*** Block opens ***

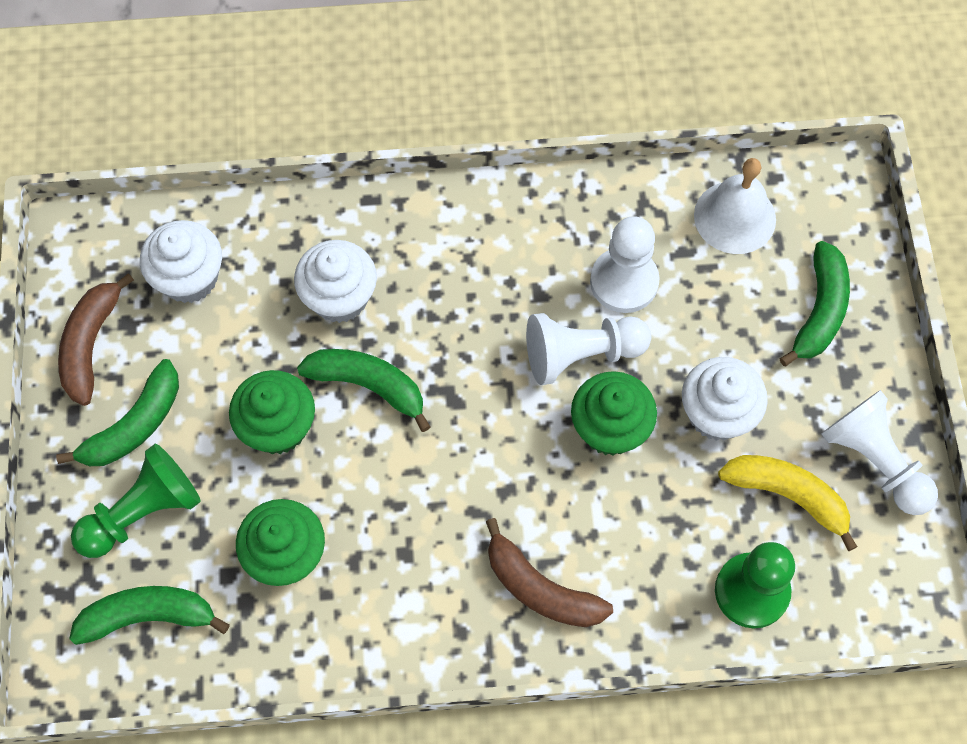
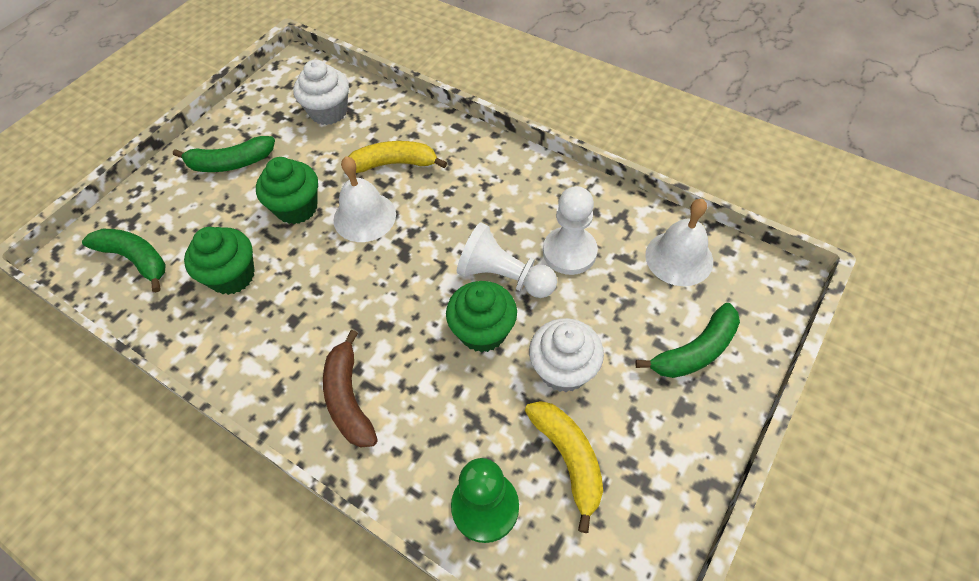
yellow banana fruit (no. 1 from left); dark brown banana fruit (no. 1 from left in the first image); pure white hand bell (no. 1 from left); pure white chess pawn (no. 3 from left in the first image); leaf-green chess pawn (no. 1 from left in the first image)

*** Block closes ***
*** Block opens ***

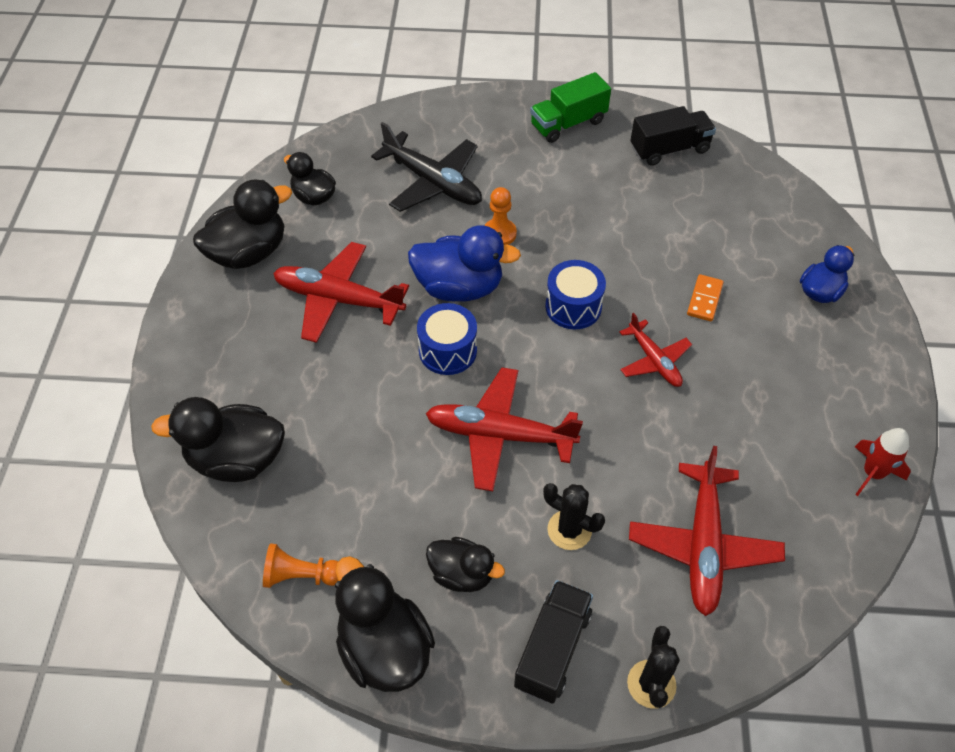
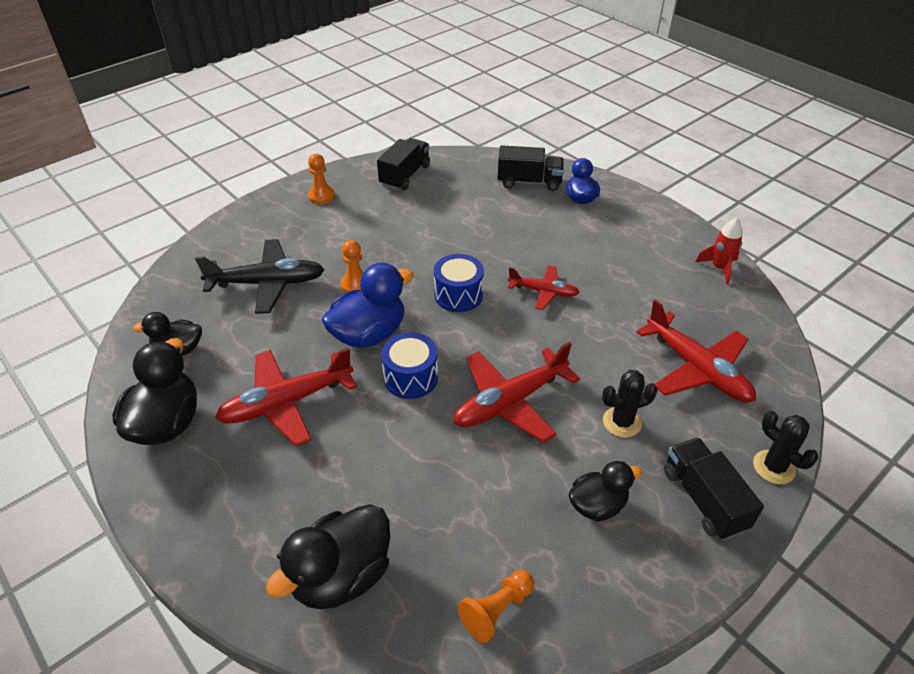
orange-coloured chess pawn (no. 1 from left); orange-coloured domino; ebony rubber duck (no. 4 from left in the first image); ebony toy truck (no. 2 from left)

*** Block closes ***
*** Block opens ***

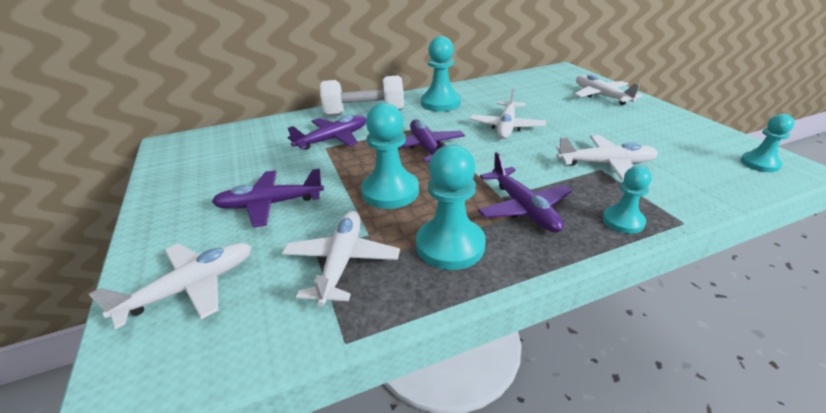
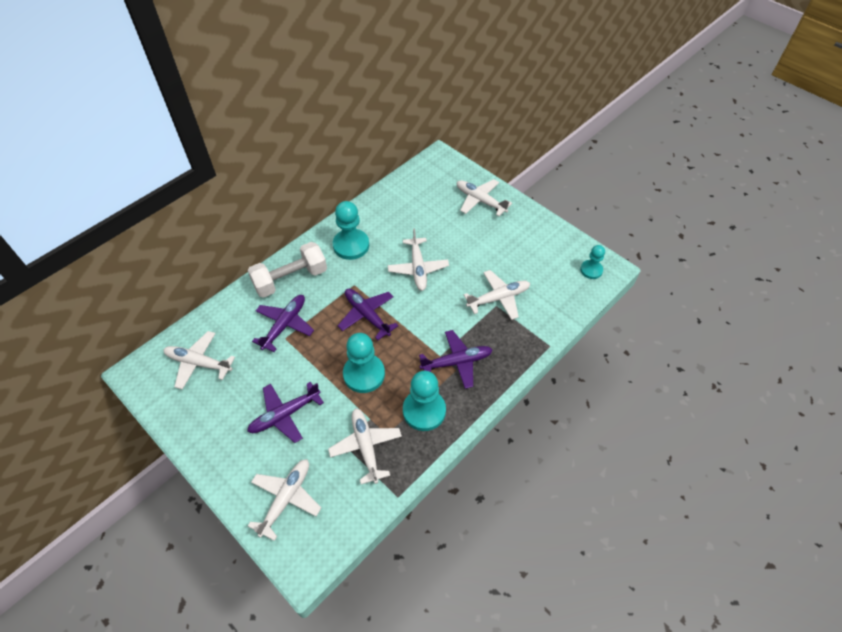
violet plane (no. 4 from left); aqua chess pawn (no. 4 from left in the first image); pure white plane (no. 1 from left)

*** Block closes ***

Task goal | Each line in the data that holds the string "white" must be returned.

Answer to this task |
yellow banana fruit (no. 1 from left); dark brown banana fruit (no. 1 from left in the first image); pure white hand bell (no. 1 from left); pure white chess pawn (no. 3 from left in the first image); leaf-green chess pawn (no. 1 from left in the first image)
violet plane (no. 4 from left); aqua chess pawn (no. 4 from left in the first image); pure white plane (no. 1 from left)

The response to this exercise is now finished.